**WHAT THE TASK ASKS**
Every entry that follows is to be set down exactly, with its pictures omitted.

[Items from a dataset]
──────────────────────────────
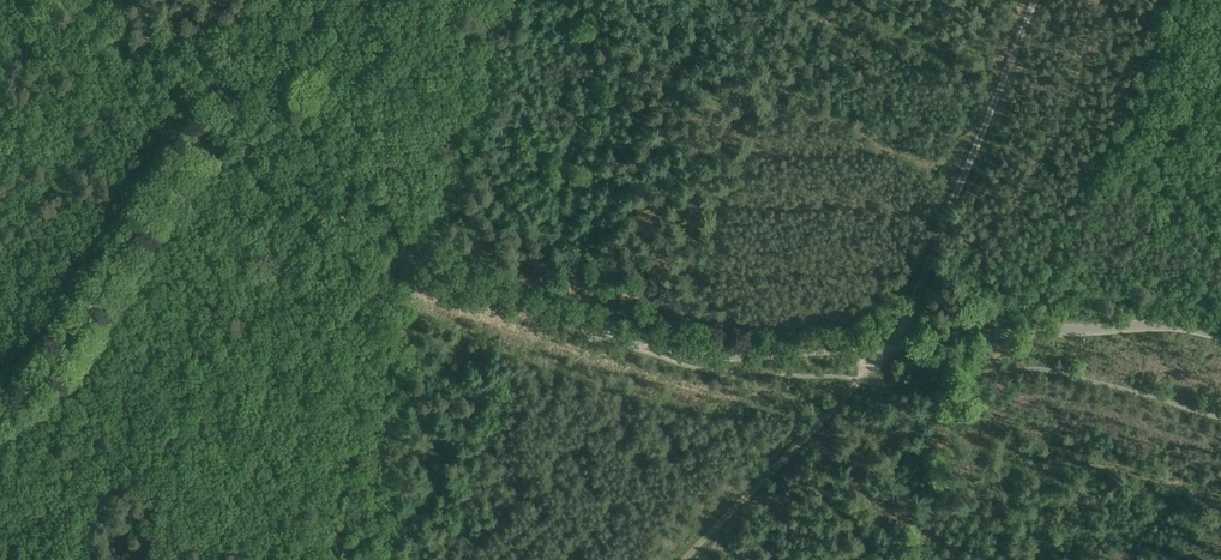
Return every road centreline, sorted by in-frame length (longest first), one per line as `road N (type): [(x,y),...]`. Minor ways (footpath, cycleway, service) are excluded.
road 1 (tertiary): [(1220,335),(1153,325),(740,355),(680,348),(399,251),(346,222),(195,67),(102,0)]
road 2 (track): [(684,559),(898,342),(1034,0)]
road 3 (track): [(0,410),(51,368),(231,104)]

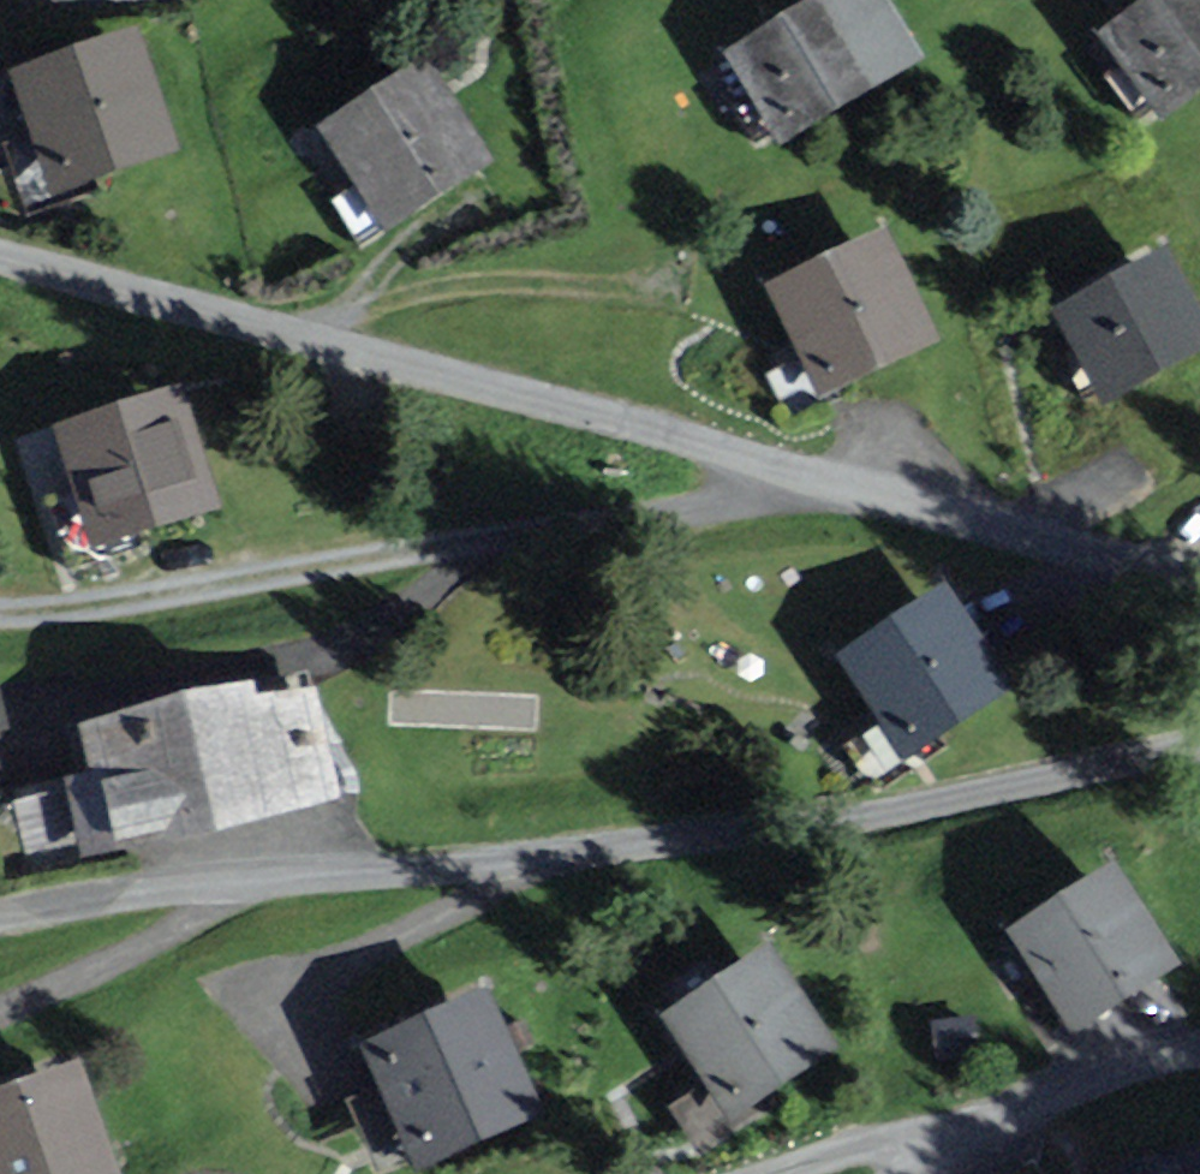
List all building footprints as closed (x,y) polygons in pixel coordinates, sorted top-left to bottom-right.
[(790,131),(913,53),(879,0),(822,0),(740,53),(790,131)] [(1165,108),(1199,82),(1199,0),(1148,0),(1107,31),(1165,108)] [(18,69),(57,185),(176,145),(136,29),(18,69)] [(380,226),(493,158),(431,56),(318,123),(380,226)] [(817,394),(940,338),(889,227),(766,283),(817,394)] [(1199,347),(1199,304),(1167,244),(1052,306),(1104,400),(1199,347)] [(91,547),(222,504),(182,381),(51,423),(91,547)] [(945,589),(844,656),(906,750),(1008,684),(945,589)] [(81,724),(112,855),(340,803),(315,692),(258,705),(253,684),(81,724)] [(1116,860),(1005,929),(1067,1029),(1178,960),(1116,860)] [(770,943),(661,1018),(733,1122),(842,1047),(770,943)] [(493,989),(359,1047),(413,1170),(547,1112),(493,989)] [(78,1055),(0,1086),(0,1173),(125,1173),(78,1055)] [(1124,1170),(1125,1173),(1199,1173),(1199,1149),(1124,1170)]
──────────────────────────────
**TASK RESULT**
Return every road centreline, sorted by in-frame length (longest first), one per line as `road N (type): [(x,y),...]`. Minor ways (footpath, cycleway, service) are excluded.
road 1 (tertiary): [(1220,335),(1153,325),(740,355),(680,348),(399,251),(346,222),(195,67),(102,0)]
road 2 (track): [(684,559),(898,342),(1034,0)]
road 3 (track): [(0,410),(51,368),(231,104)]

List all building footprints as closed (x,y) polygons in pixel coordinates, sorted top-left to bottom-right.
[(790,131),(913,53),(879,0),(822,0),(740,53),(790,131)] [(1165,108),(1199,82),(1199,0),(1148,0),(1107,31),(1165,108)] [(18,69),(57,185),(176,145),(136,29),(18,69)] [(380,226),(493,158),(431,56),(318,123),(380,226)] [(817,394),(940,338),(889,227),(766,283),(817,394)] [(1199,347),(1199,304),(1167,244),(1052,306),(1104,400),(1199,347)] [(91,547),(222,504),(182,381),(51,423),(91,547)] [(945,589),(844,656),(906,750),(1008,684),(945,589)] [(81,724),(112,855),(340,803),(315,692),(258,705),(253,684),(81,724)] [(1116,860),(1005,929),(1067,1029),(1178,960),(1116,860)] [(770,943),(661,1018),(733,1122),(842,1047),(770,943)] [(493,989),(359,1047),(413,1170),(547,1112),(493,989)] [(78,1055),(0,1086),(0,1173),(125,1173),(78,1055)] [(1124,1170),(1125,1173),(1199,1173),(1199,1149),(1124,1170)]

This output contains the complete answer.